What this task involves: Set down the whole listing below exactly, without pictures.

Supplied material:

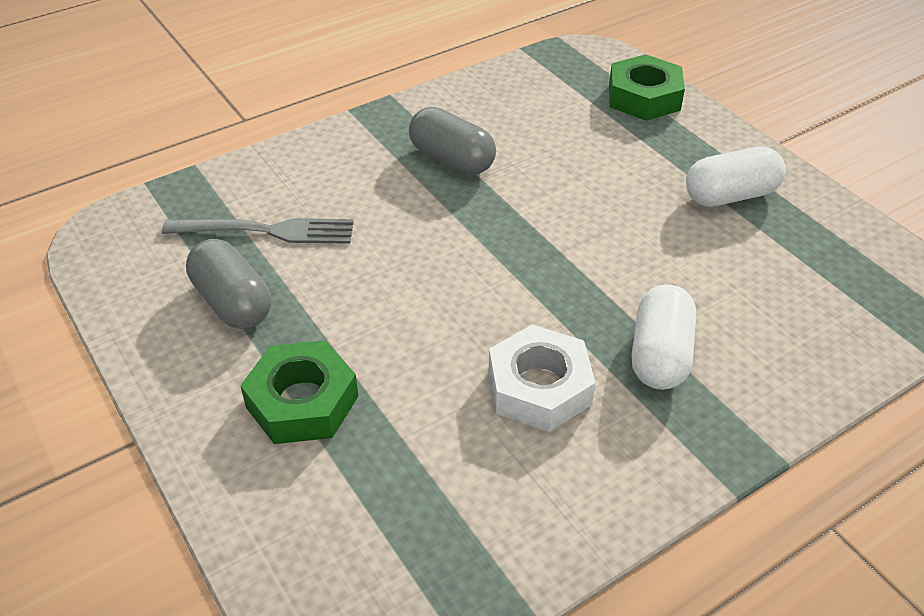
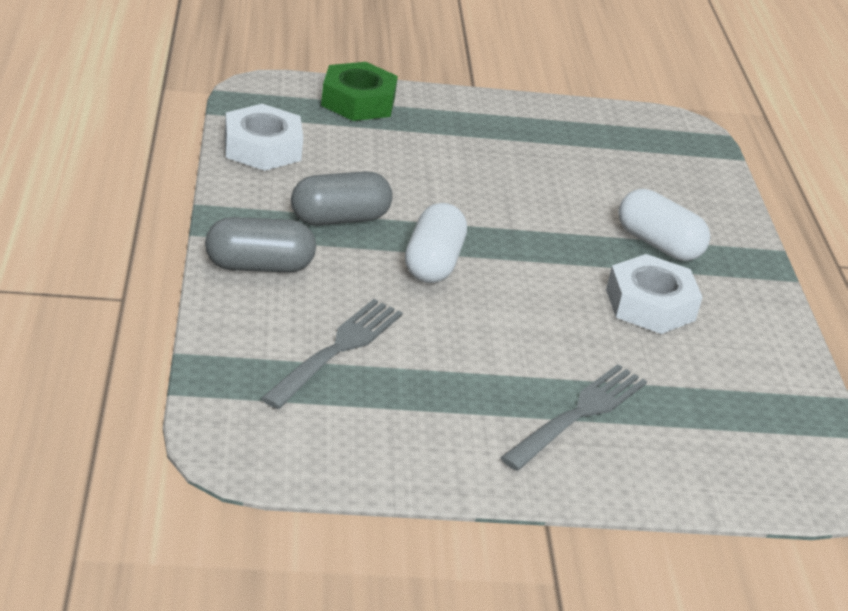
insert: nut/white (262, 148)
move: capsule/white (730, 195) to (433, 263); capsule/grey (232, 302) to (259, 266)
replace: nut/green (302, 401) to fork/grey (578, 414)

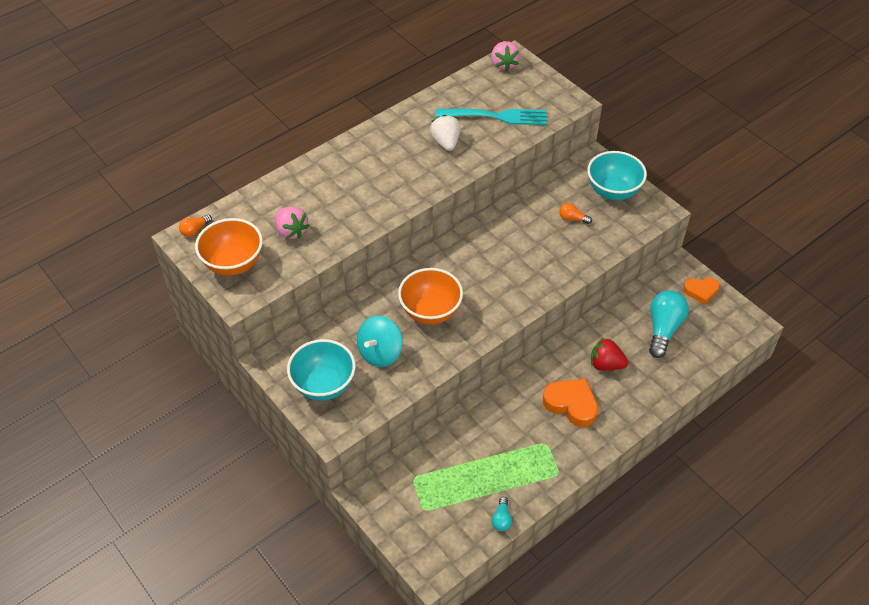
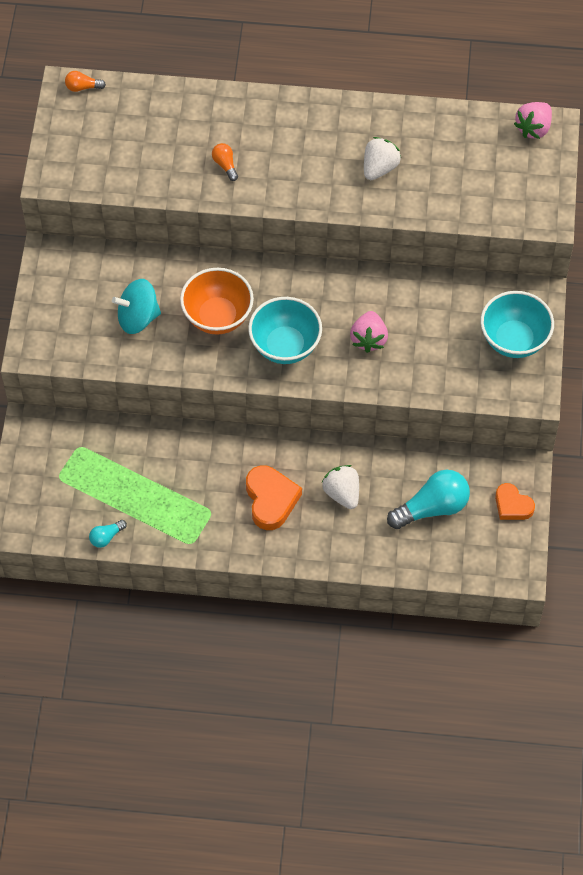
delete: fork/turquoise (495, 116); bowl/orange (233, 264)
move: light bulb/orange (572, 219) to (225, 165); strawberry/pink (291, 231) to (368, 339); bowl/turquoise (324, 385) to (285, 346)
recolor: strawberry/red (606, 364) to strawberry/white (342, 493)

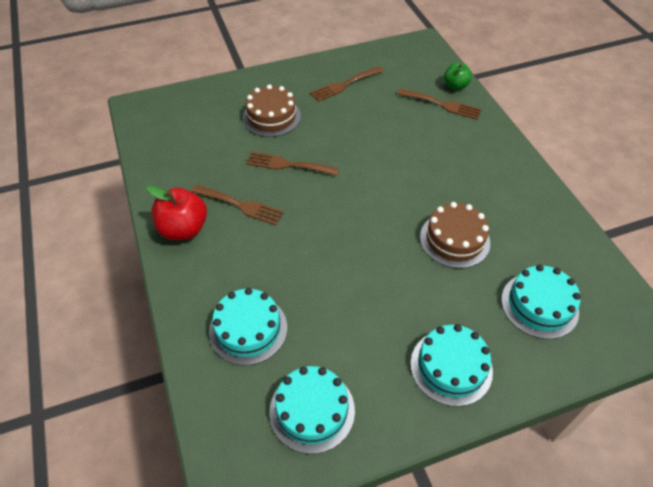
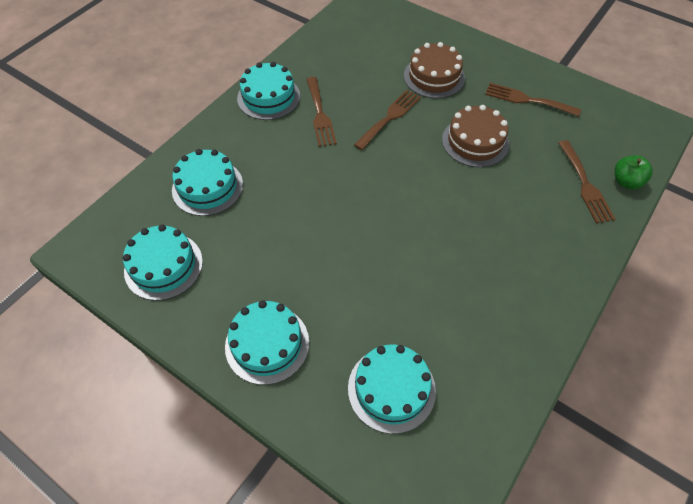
move: cake/brown (454, 239) to (475, 141)
replace: apple/red (184, 229) to cake/turquoise (268, 97)
rotate: fork/brown (287, 165) = (390, 117) 60 degrees clockwise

Task output:
insert: nut/white (262, 148)
move: capsule/white (730, 195) to (433, 263); capsule/grey (232, 302) to (259, 266)
replace: nut/green (302, 401) to fork/grey (578, 414)

delete: fork/turquoise (495, 116); bowl/orange (233, 264)
move: light bulb/orange (572, 219) to (225, 165); strawberry/pink (291, 231) to (368, 339); bowl/turquoise (324, 385) to (285, 346)
recolor: strawberry/red (606, 364) to strawberry/white (342, 493)

move: cake/brown (454, 239) to (475, 141)
replace: apple/red (184, 229) to cake/turquoise (268, 97)
rotate: fork/brown (287, 165) = (390, 117) 60 degrees clockwise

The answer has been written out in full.